**What is being asked**: The following entries should be restated word for word, pictures excluded.

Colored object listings
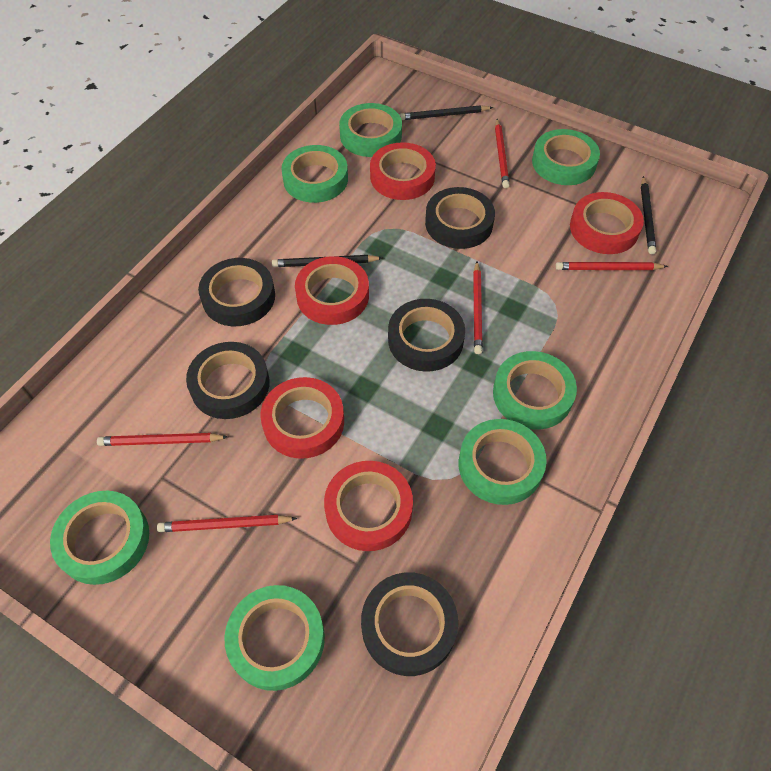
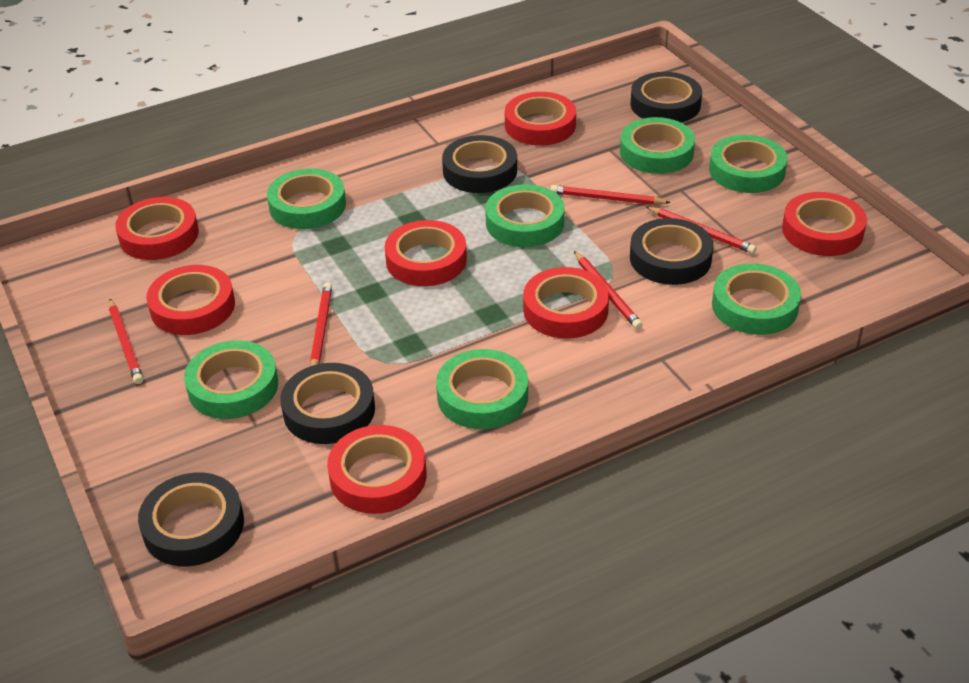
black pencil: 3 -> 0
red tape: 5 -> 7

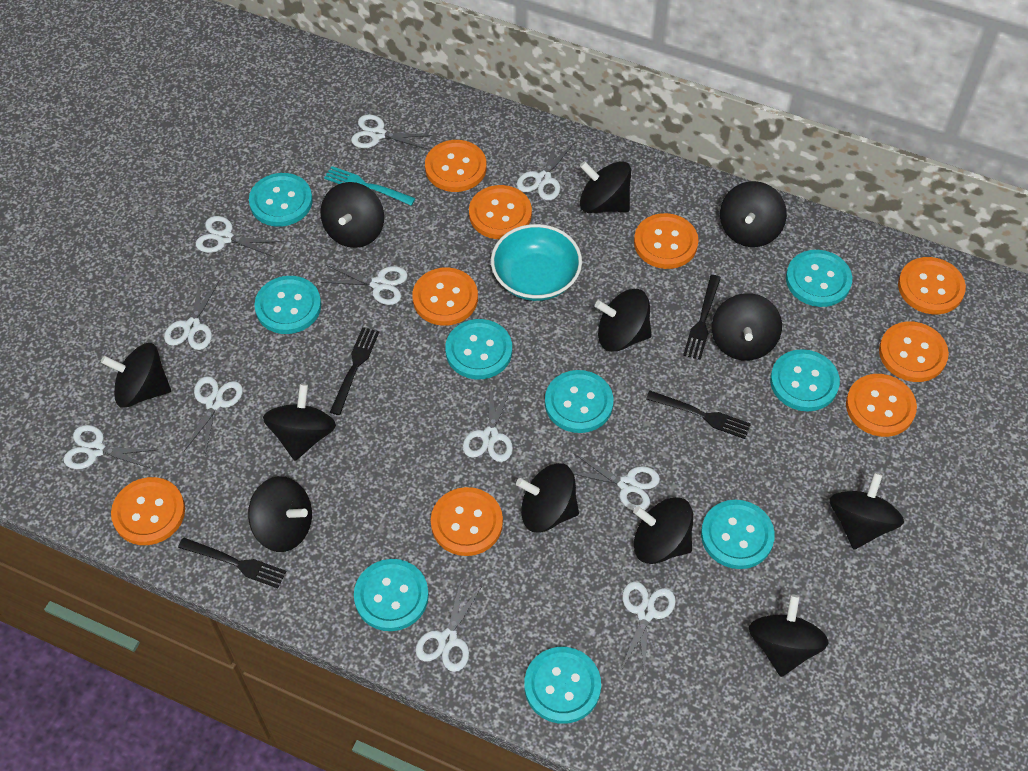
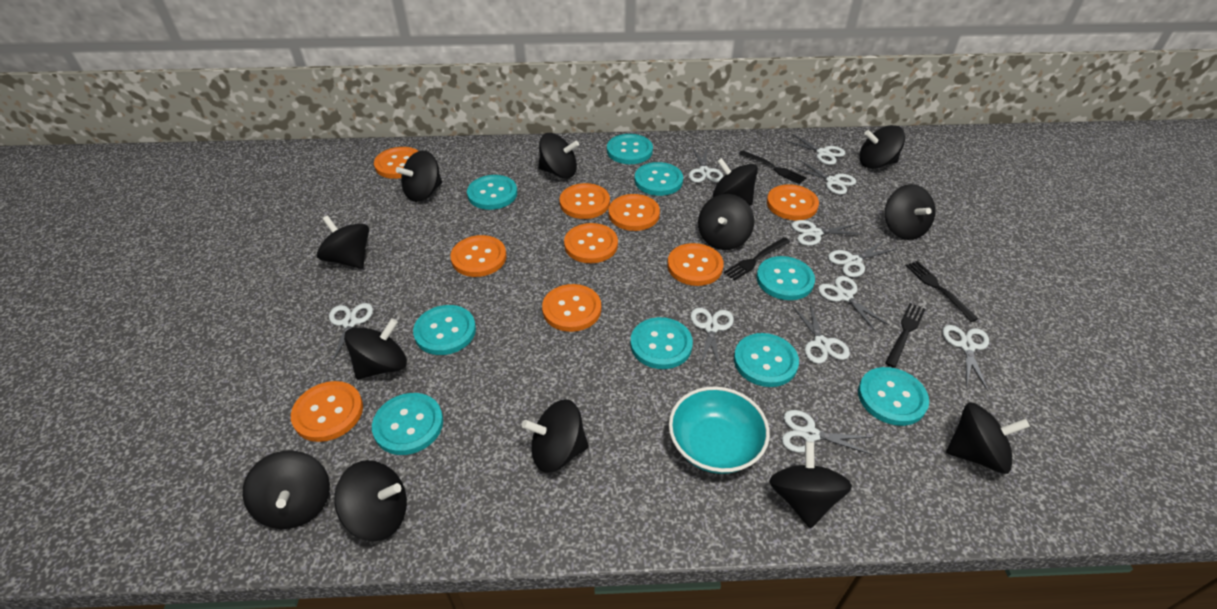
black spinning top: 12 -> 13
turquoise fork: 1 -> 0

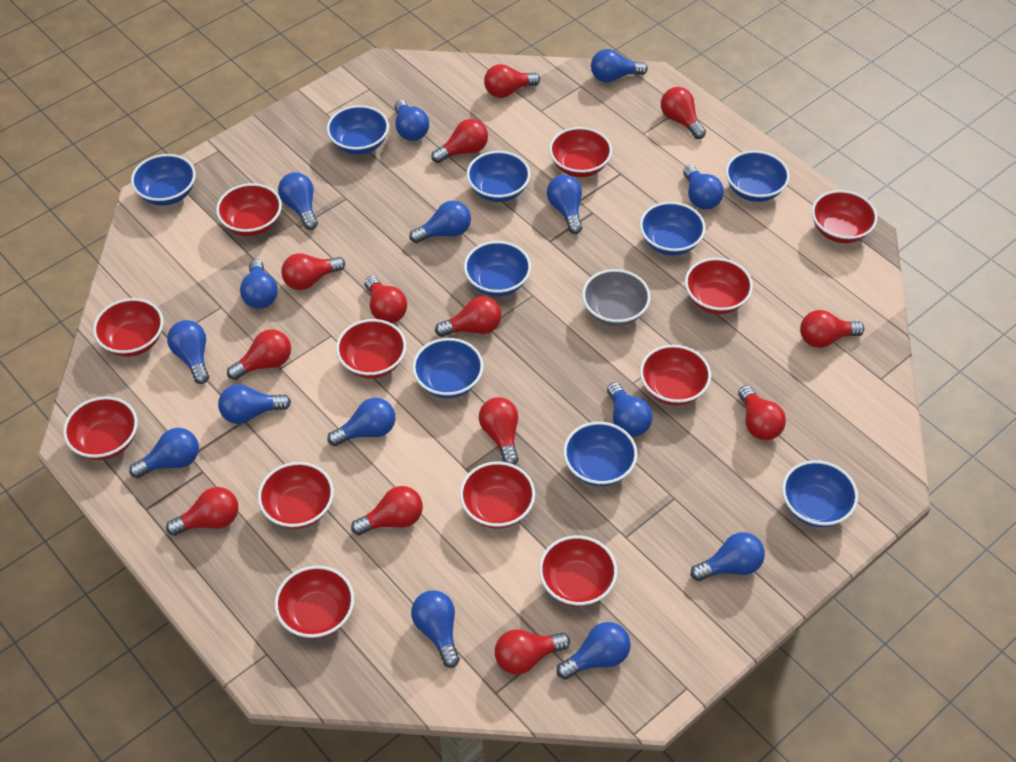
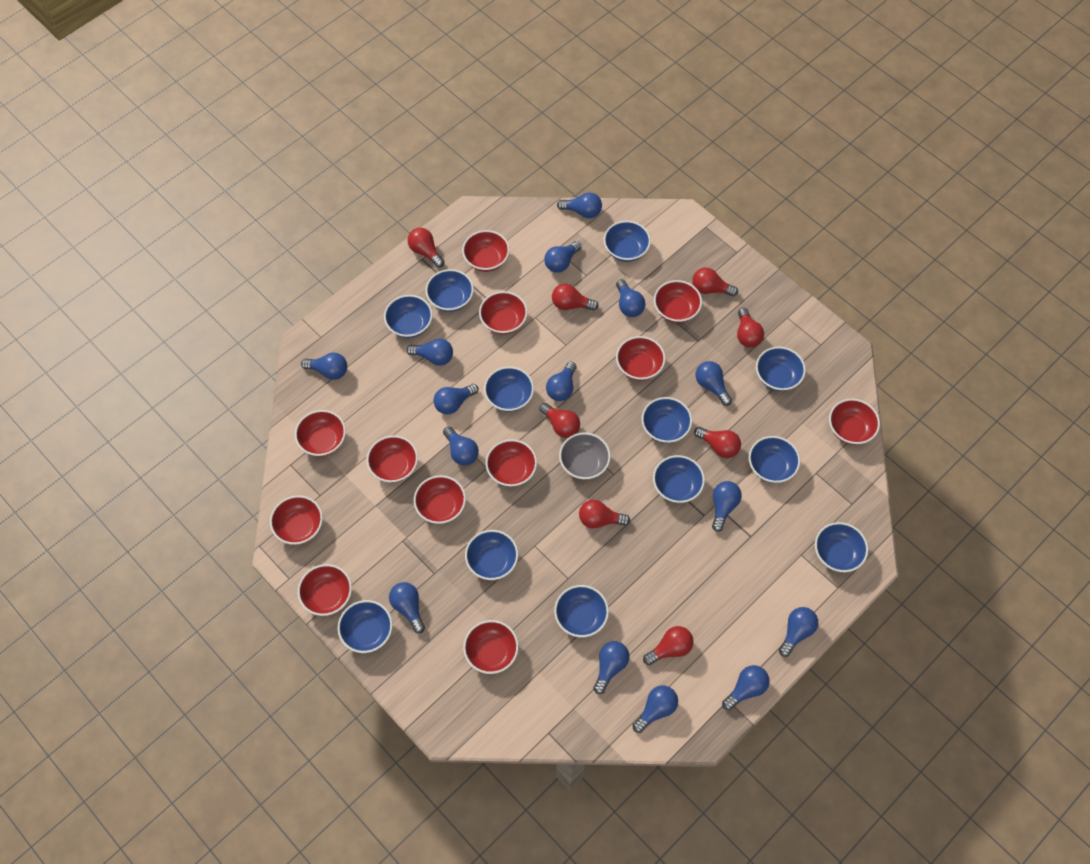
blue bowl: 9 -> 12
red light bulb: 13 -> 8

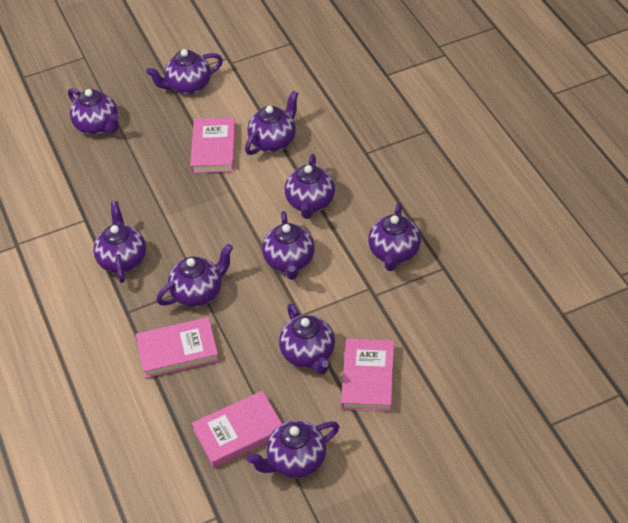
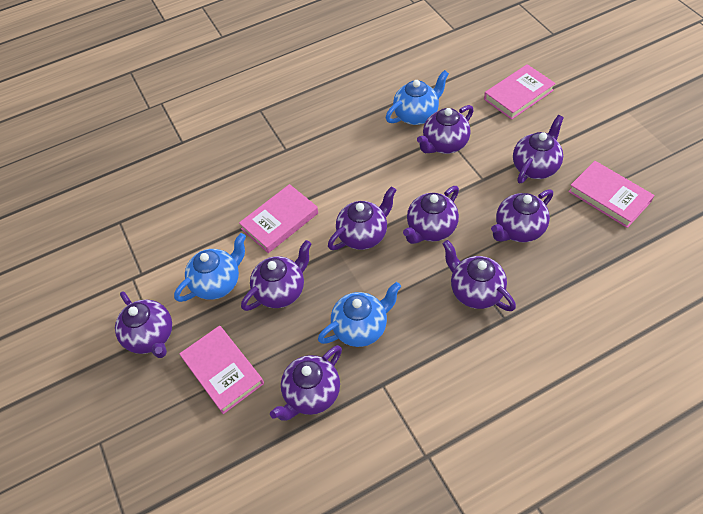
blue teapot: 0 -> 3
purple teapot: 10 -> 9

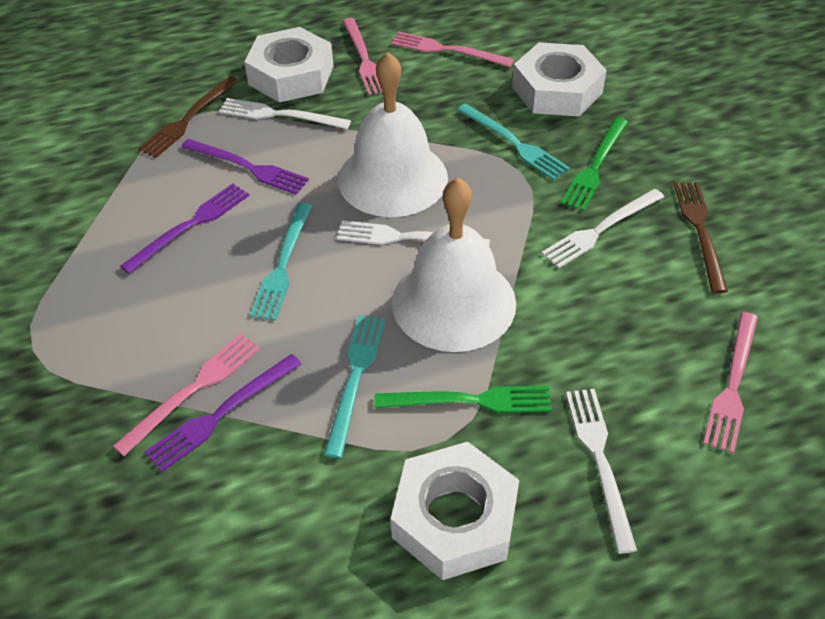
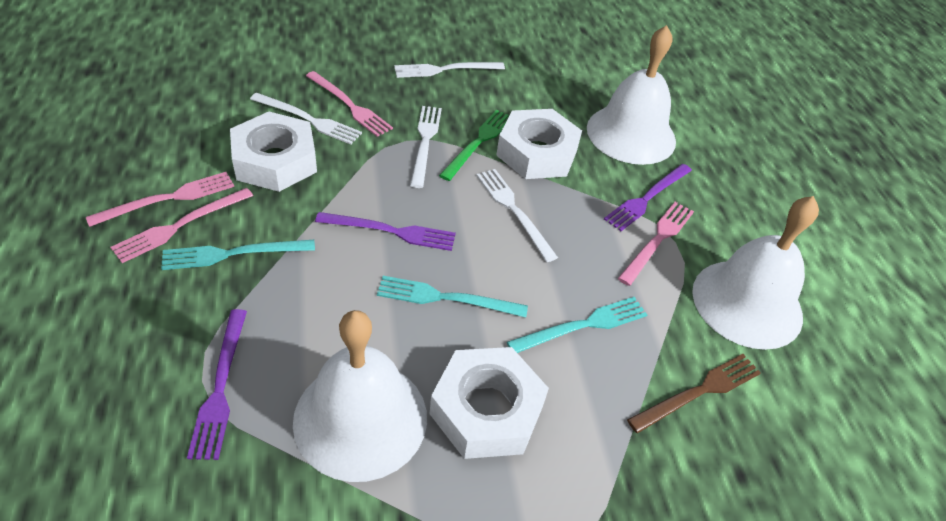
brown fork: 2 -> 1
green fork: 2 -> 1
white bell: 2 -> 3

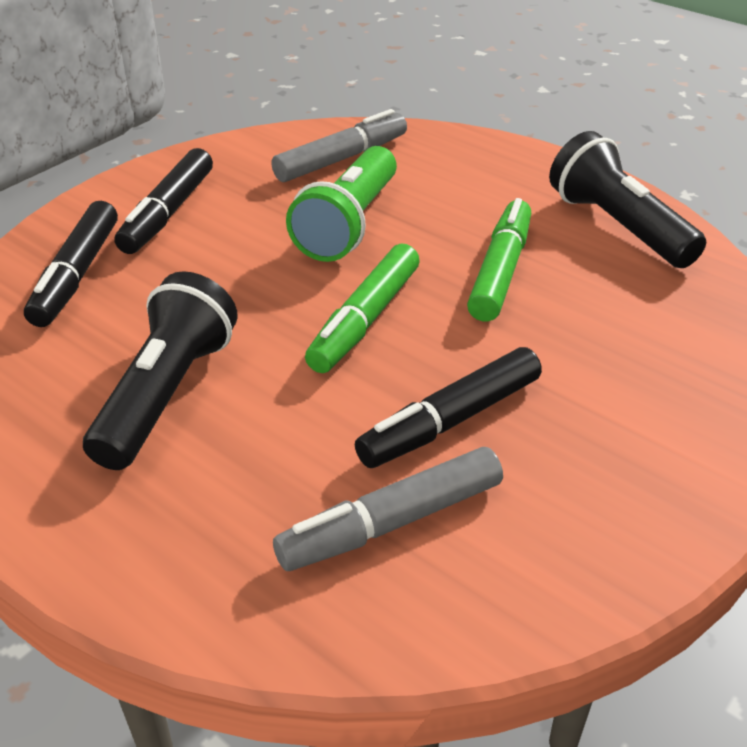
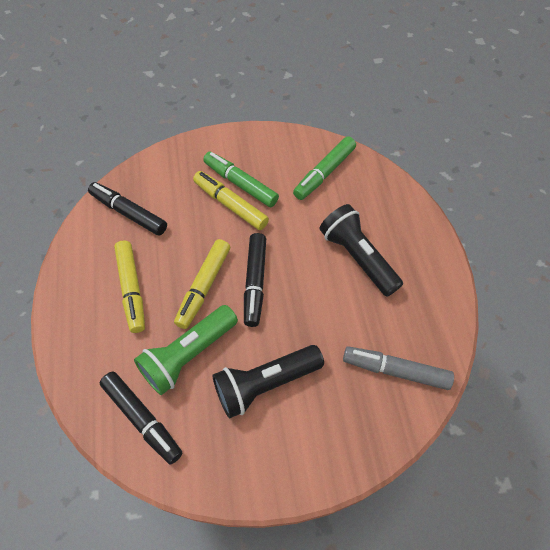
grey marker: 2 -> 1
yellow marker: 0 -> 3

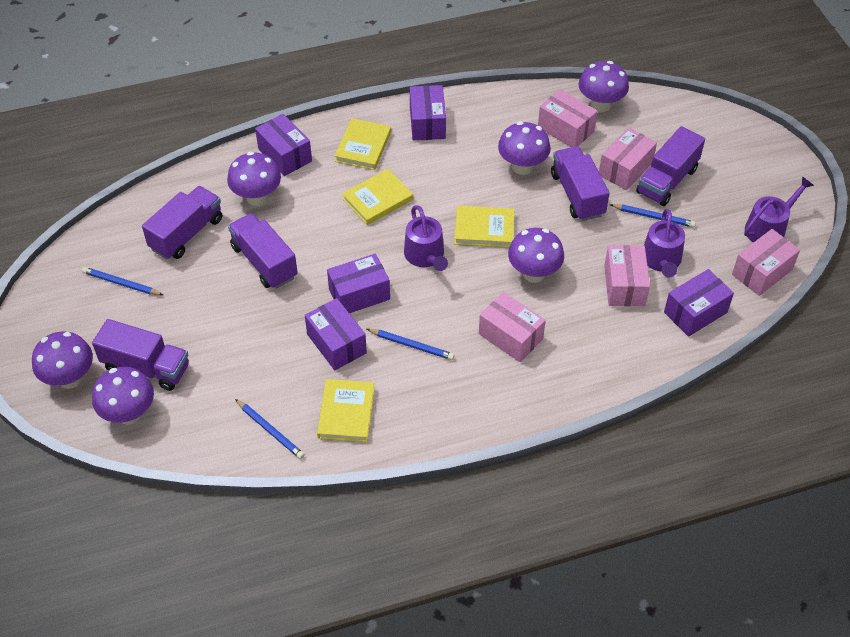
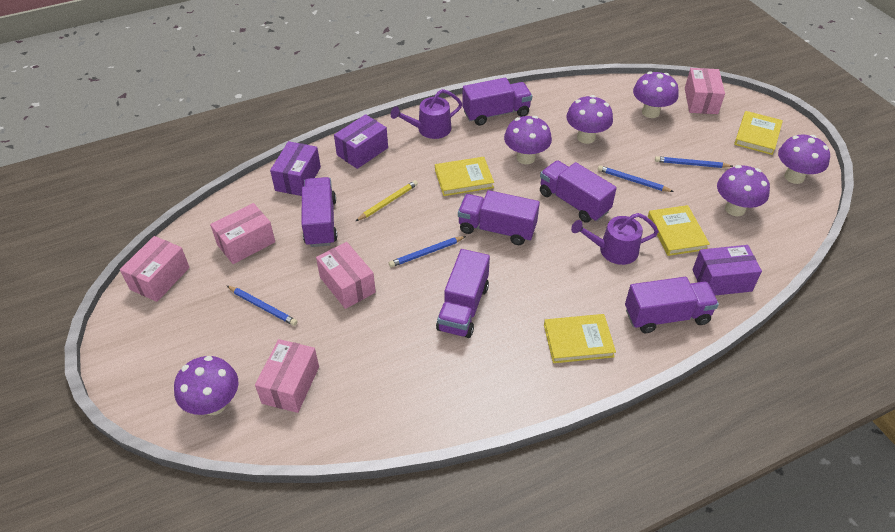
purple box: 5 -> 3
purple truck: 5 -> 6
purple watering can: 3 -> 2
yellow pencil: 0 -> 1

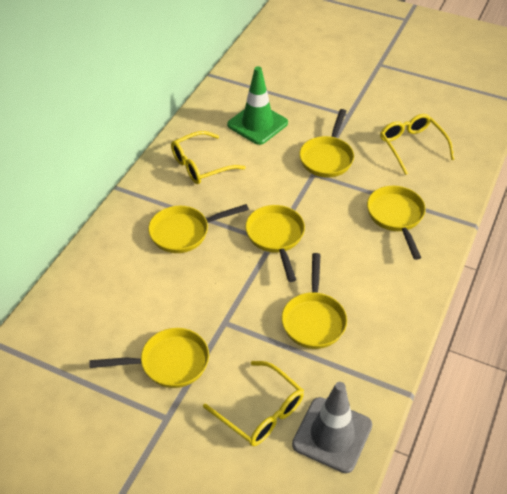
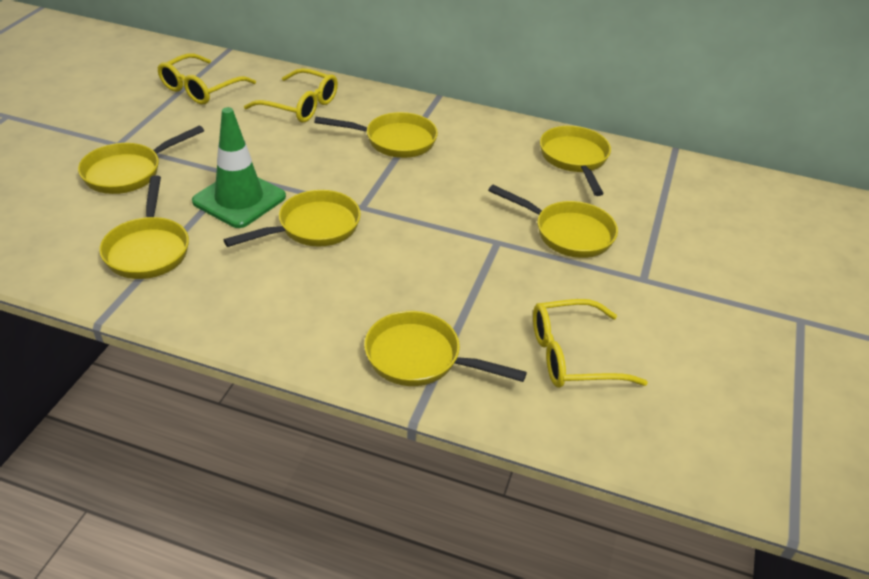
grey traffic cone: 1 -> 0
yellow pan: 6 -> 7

**Solution to this exercise**:
black pencil: 3 -> 0
red tape: 5 -> 7

black spinning top: 12 -> 13
turquoise fork: 1 -> 0

blue bowl: 9 -> 12
red light bulb: 13 -> 8

blue teapot: 0 -> 3
purple teapot: 10 -> 9

brown fork: 2 -> 1
green fork: 2 -> 1
white bell: 2 -> 3

grey marker: 2 -> 1
yellow marker: 0 -> 3

purple box: 5 -> 3
purple truck: 5 -> 6
purple watering can: 3 -> 2
yellow pencil: 0 -> 1

grey traffic cone: 1 -> 0
yellow pan: 6 -> 7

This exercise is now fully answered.